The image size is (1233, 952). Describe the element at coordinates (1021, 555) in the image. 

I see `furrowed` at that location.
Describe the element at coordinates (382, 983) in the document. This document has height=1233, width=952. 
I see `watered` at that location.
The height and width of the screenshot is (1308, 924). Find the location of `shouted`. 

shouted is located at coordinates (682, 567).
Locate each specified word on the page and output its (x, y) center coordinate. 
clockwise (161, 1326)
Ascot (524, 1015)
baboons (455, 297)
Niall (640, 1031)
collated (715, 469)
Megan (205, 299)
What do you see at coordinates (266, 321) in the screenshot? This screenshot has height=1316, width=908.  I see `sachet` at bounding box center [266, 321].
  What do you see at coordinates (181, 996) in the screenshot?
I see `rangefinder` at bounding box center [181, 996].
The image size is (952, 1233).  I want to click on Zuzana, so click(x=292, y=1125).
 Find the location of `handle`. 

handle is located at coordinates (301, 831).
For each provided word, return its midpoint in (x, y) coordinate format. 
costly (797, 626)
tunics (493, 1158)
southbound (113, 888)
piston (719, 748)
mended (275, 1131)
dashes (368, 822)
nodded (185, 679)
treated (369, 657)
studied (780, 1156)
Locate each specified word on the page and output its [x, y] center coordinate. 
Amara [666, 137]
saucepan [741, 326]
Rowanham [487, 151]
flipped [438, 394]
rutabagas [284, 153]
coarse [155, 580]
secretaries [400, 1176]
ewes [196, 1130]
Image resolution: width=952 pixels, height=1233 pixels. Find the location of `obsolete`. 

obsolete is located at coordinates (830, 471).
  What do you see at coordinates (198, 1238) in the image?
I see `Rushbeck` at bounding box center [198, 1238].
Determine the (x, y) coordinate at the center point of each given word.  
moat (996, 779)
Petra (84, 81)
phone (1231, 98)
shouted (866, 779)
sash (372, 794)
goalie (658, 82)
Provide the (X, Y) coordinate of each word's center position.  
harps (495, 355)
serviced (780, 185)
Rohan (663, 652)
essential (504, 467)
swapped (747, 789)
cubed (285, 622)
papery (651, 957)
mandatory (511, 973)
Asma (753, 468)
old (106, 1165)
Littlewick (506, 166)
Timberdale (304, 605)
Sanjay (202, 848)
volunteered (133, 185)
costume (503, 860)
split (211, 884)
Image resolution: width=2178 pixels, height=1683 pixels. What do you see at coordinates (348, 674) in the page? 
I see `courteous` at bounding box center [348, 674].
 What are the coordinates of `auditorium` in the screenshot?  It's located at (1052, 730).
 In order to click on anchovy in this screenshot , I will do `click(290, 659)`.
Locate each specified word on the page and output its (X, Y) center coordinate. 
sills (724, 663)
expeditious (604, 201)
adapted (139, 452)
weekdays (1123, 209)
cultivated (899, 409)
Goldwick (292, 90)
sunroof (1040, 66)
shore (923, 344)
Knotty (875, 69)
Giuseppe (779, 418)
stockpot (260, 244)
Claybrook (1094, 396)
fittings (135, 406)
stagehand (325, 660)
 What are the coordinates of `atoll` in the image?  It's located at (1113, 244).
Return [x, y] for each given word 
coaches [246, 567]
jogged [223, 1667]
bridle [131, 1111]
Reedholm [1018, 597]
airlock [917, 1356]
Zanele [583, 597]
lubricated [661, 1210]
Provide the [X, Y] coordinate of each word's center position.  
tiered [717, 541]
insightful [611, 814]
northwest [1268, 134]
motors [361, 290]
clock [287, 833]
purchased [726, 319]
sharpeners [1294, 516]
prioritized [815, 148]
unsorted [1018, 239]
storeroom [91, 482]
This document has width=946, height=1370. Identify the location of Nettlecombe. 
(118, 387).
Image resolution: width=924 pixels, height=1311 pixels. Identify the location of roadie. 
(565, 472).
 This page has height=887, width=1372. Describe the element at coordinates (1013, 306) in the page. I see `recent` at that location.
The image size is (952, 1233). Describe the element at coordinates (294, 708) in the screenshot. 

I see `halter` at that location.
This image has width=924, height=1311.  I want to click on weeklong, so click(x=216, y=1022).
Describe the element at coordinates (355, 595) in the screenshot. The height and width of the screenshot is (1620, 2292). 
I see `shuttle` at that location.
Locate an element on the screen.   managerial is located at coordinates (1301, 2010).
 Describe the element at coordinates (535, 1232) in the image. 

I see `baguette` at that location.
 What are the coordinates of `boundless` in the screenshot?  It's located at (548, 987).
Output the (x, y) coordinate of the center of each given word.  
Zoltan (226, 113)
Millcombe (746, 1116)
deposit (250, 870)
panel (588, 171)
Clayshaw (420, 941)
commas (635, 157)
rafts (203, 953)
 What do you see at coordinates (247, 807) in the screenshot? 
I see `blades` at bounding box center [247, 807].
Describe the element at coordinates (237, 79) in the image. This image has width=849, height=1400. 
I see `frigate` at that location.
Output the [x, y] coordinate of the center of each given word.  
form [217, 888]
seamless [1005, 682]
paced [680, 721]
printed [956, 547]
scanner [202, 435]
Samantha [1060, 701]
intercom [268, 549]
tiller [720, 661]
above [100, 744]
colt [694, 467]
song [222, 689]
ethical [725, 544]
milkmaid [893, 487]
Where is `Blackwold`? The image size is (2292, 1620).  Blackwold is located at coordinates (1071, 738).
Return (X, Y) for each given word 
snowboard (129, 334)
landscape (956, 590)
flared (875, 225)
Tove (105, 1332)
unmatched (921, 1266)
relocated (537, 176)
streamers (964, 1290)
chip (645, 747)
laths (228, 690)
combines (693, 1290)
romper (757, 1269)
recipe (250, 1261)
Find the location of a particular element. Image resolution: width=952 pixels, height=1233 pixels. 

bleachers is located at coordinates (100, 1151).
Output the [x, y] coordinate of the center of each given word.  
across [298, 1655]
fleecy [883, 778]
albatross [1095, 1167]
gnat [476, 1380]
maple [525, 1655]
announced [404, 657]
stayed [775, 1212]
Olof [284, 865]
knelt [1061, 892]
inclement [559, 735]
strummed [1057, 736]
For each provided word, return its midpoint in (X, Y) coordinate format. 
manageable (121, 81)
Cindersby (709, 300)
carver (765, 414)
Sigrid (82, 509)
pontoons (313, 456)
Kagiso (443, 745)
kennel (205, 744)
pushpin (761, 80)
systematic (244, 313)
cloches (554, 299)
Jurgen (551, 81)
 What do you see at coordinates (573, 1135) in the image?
------
PROBLEM DETAILS -
From the items above, copy out each line that contains the word "specified".

FINISHED ANSWER -
Locate each specified word on the page and output its (x, y) center coordinate. 
Locate each specified word on the page and output its [x, y] center coordinate. 
Locate each specified word on the page and output its (X, Y) center coordinate. 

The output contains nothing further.